BEGIN

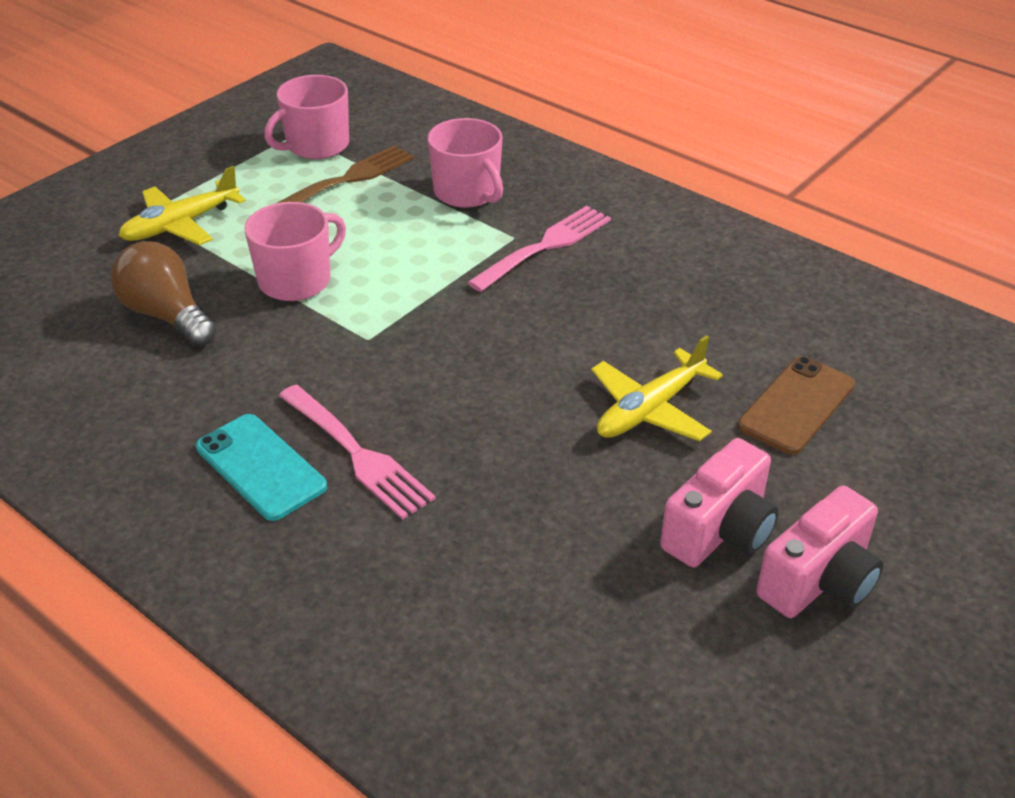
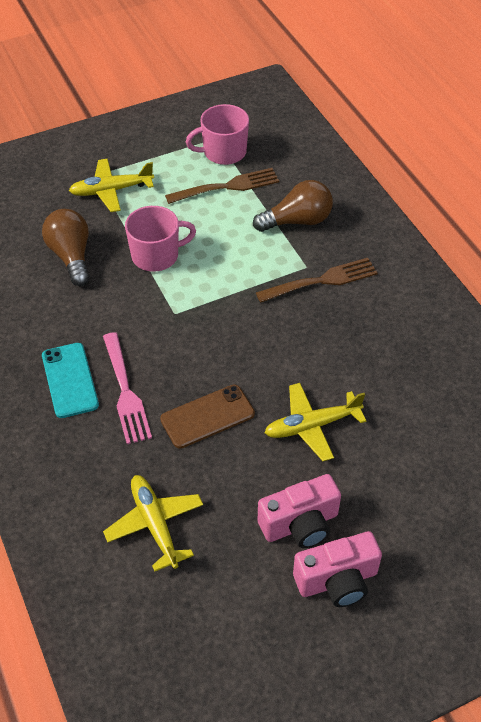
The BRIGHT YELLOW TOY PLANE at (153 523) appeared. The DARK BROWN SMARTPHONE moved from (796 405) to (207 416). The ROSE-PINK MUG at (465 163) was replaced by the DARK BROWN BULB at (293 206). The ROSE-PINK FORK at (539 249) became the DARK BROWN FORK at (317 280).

END
BEGIN

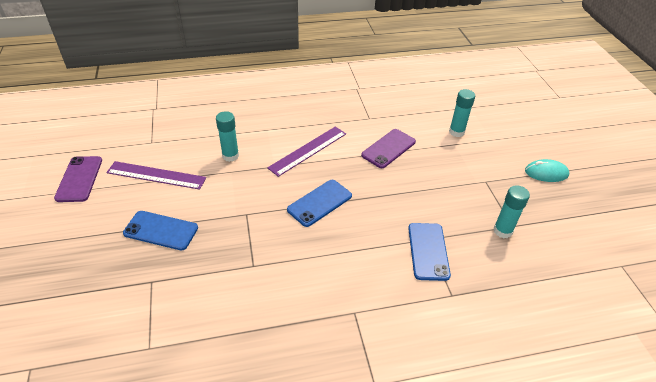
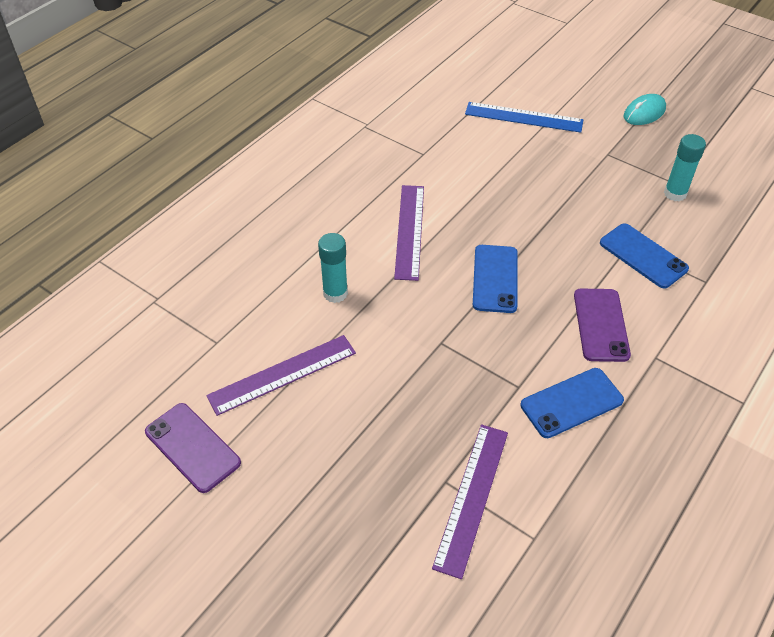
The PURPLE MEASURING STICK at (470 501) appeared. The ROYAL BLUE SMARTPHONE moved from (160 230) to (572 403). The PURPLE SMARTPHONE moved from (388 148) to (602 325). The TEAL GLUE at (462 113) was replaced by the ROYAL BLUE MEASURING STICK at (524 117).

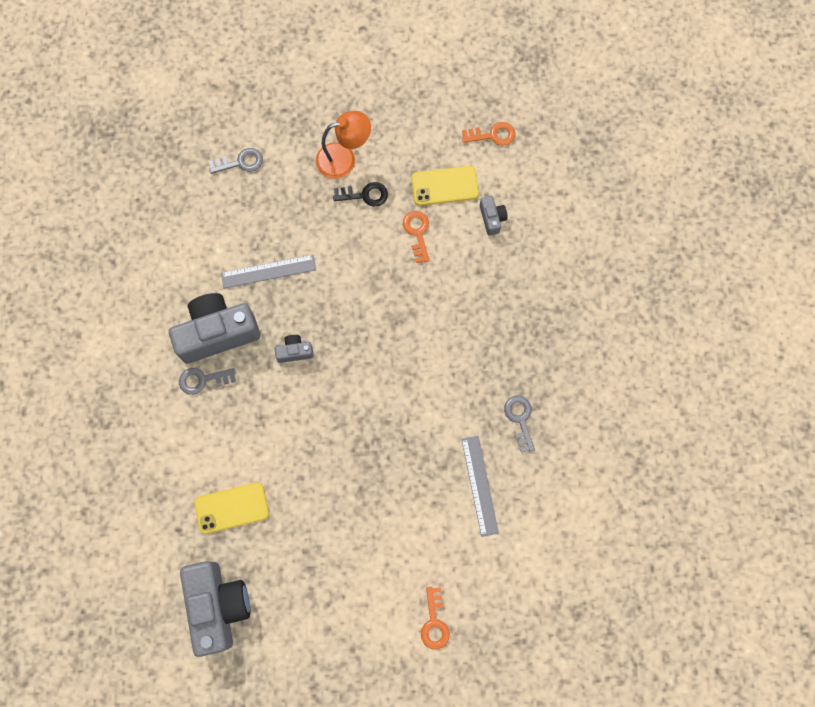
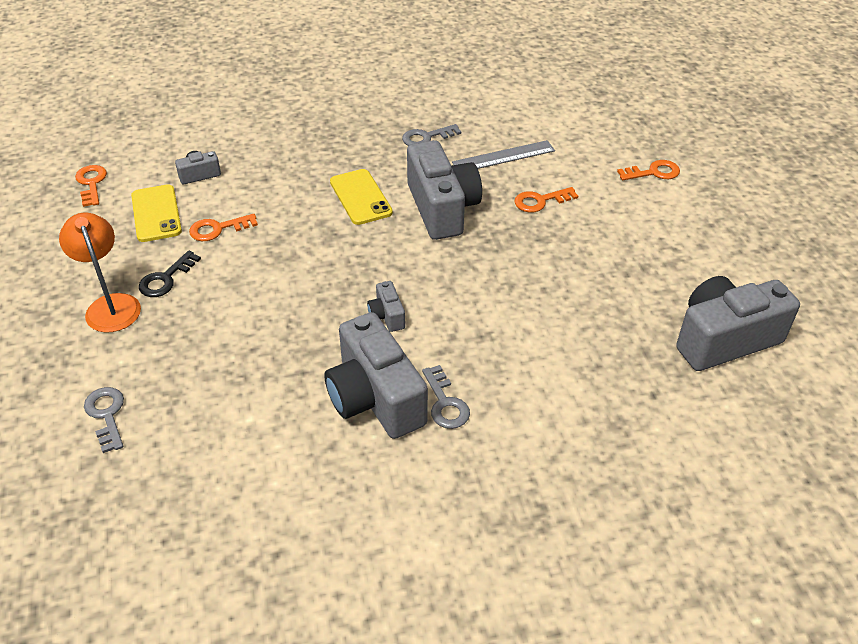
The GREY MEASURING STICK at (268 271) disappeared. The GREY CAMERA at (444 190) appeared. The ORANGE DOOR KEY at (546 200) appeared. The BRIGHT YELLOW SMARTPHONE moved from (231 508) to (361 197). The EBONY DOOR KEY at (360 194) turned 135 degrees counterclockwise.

END

- **Your instructions**: Say the number of lines in the material above that contain the word "replaced", and nothing else.

- **Output for this exercise**: 2